Exercise objective ▸ Which lines of the records contain the word "cheese"? Copy each one.
==== Task material
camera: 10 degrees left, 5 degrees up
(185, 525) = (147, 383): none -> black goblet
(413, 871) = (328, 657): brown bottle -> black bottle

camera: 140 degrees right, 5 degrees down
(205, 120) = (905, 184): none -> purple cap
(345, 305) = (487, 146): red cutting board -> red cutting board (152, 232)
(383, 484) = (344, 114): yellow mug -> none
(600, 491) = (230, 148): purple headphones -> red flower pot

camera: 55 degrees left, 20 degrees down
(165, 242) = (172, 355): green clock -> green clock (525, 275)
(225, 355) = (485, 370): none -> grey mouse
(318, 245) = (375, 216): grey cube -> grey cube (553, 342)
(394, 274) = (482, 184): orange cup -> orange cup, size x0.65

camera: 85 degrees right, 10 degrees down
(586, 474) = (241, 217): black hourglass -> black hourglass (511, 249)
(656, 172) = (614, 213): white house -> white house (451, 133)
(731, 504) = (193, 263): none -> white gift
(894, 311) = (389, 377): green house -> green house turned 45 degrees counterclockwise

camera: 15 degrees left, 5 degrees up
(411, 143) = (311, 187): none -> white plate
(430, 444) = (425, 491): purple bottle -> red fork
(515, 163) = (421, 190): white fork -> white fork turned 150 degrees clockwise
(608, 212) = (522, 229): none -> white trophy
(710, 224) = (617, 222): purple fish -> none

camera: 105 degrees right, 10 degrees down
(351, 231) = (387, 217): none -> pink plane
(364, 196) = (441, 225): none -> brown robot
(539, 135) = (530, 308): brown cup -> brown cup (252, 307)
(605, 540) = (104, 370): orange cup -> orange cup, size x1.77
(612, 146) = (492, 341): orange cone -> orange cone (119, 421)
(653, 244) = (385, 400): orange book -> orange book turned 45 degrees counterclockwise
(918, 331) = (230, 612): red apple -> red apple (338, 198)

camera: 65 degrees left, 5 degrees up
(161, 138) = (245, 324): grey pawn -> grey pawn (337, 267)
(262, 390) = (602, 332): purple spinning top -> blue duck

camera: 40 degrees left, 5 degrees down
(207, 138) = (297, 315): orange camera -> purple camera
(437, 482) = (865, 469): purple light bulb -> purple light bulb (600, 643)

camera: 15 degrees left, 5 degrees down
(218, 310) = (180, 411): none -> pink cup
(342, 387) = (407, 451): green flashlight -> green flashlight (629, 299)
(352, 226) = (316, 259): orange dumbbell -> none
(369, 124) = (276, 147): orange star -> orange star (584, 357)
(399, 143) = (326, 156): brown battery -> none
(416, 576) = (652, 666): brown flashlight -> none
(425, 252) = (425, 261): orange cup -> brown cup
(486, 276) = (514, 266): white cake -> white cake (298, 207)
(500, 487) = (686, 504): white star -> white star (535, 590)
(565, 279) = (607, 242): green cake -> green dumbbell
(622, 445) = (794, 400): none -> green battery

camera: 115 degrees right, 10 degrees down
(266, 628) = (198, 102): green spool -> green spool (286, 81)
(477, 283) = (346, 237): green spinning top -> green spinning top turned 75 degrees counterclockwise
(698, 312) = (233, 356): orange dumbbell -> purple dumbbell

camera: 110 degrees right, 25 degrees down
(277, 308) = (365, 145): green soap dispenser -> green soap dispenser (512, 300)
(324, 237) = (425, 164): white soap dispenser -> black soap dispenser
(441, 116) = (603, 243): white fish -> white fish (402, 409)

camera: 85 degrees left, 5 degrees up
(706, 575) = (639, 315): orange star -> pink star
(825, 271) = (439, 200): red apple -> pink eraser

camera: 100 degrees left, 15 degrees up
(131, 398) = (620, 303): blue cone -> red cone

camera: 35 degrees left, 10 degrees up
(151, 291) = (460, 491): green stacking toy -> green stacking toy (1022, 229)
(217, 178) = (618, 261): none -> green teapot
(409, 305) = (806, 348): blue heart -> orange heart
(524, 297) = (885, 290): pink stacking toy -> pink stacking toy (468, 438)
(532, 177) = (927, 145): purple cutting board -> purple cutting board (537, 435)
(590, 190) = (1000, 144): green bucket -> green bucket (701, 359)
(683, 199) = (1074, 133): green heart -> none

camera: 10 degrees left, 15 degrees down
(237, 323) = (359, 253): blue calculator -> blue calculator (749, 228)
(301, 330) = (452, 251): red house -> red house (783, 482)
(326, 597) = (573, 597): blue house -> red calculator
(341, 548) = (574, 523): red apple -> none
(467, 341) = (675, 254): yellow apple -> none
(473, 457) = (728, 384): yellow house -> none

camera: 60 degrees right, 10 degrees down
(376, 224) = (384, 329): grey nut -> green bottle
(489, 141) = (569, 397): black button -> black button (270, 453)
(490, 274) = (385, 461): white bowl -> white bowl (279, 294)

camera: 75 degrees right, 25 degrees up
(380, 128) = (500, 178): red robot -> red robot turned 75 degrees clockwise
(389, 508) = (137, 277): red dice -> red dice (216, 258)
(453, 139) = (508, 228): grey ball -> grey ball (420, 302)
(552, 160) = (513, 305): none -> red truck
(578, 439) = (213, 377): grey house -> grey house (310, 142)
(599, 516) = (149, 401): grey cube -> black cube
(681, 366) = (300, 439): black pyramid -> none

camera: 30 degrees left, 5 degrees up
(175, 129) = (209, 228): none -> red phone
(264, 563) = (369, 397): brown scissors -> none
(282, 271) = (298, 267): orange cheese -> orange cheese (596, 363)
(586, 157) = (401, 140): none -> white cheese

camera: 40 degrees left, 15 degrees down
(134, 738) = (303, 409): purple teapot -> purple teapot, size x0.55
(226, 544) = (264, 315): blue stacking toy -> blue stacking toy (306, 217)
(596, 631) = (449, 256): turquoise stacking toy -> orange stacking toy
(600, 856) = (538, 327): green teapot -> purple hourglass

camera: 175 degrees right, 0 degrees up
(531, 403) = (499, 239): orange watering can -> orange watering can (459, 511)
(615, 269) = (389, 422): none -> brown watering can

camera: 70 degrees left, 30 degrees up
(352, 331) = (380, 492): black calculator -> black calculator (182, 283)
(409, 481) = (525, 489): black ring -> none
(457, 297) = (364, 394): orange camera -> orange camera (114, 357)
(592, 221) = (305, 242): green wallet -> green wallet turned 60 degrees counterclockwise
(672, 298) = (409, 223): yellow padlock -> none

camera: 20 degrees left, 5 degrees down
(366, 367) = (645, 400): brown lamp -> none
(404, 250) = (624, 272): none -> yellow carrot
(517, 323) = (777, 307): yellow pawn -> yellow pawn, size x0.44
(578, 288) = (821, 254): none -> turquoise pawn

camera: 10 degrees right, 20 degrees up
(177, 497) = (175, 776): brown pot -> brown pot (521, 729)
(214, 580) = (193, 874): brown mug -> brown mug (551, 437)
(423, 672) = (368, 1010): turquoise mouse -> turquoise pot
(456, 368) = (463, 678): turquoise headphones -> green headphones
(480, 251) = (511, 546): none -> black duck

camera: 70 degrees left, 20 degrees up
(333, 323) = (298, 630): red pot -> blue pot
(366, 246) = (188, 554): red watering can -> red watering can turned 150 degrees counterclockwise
========
Your solution ▸
(282, 271) = (298, 267): orange cheese -> orange cheese (596, 363)
(586, 157) = (401, 140): none -> white cheese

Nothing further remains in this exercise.